In the listing below, print exactly the lines between the line holding "D203: LED white" and the line holding "R13: 2.2k (GND, U2/SCL) -> 2.2k (U2/SCL, VA)", inclusive, and no more.
● ● ●
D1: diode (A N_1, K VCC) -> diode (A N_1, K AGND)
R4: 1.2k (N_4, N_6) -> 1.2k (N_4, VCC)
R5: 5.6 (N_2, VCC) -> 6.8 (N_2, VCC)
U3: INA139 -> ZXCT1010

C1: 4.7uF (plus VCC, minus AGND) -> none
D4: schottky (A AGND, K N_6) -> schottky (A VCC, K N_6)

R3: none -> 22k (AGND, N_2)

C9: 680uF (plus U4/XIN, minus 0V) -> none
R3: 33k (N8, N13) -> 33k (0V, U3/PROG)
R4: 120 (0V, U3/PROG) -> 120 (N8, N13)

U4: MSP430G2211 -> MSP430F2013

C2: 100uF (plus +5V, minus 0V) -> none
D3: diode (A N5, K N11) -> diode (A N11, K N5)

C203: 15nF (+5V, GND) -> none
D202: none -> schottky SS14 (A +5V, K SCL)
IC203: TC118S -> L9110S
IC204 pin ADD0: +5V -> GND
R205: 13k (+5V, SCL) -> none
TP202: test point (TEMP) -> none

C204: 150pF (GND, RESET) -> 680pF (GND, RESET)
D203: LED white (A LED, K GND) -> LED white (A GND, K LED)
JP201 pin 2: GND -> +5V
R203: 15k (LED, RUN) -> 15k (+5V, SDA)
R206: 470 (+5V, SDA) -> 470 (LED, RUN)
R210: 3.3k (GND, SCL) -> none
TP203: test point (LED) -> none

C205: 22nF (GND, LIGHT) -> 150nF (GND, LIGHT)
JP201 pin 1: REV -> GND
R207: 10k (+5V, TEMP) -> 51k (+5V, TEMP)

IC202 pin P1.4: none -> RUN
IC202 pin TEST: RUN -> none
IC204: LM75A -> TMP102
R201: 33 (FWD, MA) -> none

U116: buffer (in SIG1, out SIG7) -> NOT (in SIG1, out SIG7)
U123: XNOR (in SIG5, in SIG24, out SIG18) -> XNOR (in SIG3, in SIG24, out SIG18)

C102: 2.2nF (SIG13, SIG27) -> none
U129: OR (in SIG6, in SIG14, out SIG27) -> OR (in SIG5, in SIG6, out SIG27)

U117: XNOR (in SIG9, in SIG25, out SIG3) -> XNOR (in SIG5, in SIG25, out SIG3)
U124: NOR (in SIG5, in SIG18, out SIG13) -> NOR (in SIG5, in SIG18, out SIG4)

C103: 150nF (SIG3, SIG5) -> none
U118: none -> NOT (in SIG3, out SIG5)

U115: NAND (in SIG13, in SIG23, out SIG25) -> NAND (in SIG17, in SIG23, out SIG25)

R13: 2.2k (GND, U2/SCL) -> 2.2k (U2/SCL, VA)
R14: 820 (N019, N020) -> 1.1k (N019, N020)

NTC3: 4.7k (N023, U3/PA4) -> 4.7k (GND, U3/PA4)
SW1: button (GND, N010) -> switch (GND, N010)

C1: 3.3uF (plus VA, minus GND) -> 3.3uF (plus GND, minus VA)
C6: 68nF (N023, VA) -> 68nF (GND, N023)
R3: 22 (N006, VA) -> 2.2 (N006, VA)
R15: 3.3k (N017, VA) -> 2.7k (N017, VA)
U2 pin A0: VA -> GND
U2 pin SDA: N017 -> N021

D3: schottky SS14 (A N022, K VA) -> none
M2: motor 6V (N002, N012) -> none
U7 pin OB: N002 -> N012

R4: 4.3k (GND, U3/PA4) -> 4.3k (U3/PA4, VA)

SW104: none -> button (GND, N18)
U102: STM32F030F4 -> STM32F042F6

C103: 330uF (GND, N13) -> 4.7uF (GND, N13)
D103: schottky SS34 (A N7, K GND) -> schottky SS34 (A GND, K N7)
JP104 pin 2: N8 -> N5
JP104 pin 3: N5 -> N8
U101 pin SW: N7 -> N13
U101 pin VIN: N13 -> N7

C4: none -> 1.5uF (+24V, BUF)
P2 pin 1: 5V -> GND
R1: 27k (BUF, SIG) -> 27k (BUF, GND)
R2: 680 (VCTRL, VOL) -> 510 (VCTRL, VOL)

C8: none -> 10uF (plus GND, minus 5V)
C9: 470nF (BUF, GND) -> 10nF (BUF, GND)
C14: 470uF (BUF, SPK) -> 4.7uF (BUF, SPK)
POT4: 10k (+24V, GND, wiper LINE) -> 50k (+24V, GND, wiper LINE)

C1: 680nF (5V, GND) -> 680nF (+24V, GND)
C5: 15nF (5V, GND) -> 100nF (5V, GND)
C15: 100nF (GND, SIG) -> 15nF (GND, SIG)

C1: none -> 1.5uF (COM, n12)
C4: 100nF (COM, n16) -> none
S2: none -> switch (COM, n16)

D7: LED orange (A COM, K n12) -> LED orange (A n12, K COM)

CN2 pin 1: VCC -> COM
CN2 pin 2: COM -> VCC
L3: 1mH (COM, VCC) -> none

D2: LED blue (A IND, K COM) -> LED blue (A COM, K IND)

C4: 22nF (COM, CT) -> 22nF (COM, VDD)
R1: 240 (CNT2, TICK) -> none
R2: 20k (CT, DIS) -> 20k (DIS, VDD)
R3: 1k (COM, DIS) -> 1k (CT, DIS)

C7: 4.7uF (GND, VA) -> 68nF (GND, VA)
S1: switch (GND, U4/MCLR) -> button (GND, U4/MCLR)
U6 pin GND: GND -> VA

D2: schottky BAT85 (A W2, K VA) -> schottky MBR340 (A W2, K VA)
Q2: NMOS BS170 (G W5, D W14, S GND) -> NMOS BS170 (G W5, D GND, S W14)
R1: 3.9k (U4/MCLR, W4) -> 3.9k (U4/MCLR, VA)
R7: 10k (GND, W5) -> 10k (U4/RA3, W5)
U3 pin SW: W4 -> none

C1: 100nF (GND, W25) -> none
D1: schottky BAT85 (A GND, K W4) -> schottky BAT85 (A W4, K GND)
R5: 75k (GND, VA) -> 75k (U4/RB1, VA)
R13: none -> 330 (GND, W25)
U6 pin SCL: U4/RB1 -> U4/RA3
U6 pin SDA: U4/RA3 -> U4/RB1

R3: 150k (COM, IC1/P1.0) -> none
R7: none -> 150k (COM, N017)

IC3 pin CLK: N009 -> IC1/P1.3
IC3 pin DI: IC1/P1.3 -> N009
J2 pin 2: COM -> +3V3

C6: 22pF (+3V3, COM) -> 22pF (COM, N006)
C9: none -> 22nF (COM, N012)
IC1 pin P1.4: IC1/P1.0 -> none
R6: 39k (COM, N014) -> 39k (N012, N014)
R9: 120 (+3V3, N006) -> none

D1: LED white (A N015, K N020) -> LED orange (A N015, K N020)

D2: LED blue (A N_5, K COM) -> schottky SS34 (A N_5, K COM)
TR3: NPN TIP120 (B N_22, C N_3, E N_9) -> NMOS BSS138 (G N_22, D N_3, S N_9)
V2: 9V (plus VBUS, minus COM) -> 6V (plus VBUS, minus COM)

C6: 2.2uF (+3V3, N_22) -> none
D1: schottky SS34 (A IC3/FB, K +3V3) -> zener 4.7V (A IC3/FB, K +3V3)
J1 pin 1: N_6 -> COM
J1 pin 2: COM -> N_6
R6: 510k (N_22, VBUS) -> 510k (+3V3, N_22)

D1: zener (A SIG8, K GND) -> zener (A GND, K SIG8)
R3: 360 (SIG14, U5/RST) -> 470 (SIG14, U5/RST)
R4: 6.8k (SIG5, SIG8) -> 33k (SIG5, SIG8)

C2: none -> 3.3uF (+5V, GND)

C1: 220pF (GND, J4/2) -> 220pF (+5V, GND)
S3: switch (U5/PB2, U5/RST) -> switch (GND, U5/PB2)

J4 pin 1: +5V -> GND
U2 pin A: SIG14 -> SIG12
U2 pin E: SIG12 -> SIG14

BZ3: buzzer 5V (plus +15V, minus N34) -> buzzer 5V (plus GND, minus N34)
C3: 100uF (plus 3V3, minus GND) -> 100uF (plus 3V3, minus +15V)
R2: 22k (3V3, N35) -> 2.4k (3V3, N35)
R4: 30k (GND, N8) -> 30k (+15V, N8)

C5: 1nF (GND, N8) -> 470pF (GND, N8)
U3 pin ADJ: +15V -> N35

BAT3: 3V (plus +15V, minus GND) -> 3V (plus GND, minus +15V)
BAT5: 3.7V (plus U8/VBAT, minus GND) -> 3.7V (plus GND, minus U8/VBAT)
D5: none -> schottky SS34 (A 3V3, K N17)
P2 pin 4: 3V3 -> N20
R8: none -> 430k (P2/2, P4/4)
● ● ●
_Task answer:_
D203: LED white (A LED, K GND) -> LED white (A GND, K LED)
JP201 pin 2: GND -> +5V
R203: 15k (LED, RUN) -> 15k (+5V, SDA)
R206: 470 (+5V, SDA) -> 470 (LED, RUN)
R210: 3.3k (GND, SCL) -> none
TP203: test point (LED) -> none

C205: 22nF (GND, LIGHT) -> 150nF (GND, LIGHT)
JP201 pin 1: REV -> GND
R207: 10k (+5V, TEMP) -> 51k (+5V, TEMP)

IC202 pin P1.4: none -> RUN
IC202 pin TEST: RUN -> none
IC204: LM75A -> TMP102
R201: 33 (FWD, MA) -> none

U116: buffer (in SIG1, out SIG7) -> NOT (in SIG1, out SIG7)
U123: XNOR (in SIG5, in SIG24, out SIG18) -> XNOR (in SIG3, in SIG24, out SIG18)

C102: 2.2nF (SIG13, SIG27) -> none
U129: OR (in SIG6, in SIG14, out SIG27) -> OR (in SIG5, in SIG6, out SIG27)

U117: XNOR (in SIG9, in SIG25, out SIG3) -> XNOR (in SIG5, in SIG25, out SIG3)
U124: NOR (in SIG5, in SIG18, out SIG13) -> NOR (in SIG5, in SIG18, out SIG4)

C103: 150nF (SIG3, SIG5) -> none
U118: none -> NOT (in SIG3, out SIG5)

U115: NAND (in SIG13, in SIG23, out SIG25) -> NAND (in SIG17, in SIG23, out SIG25)

R13: 2.2k (GND, U2/SCL) -> 2.2k (U2/SCL, VA)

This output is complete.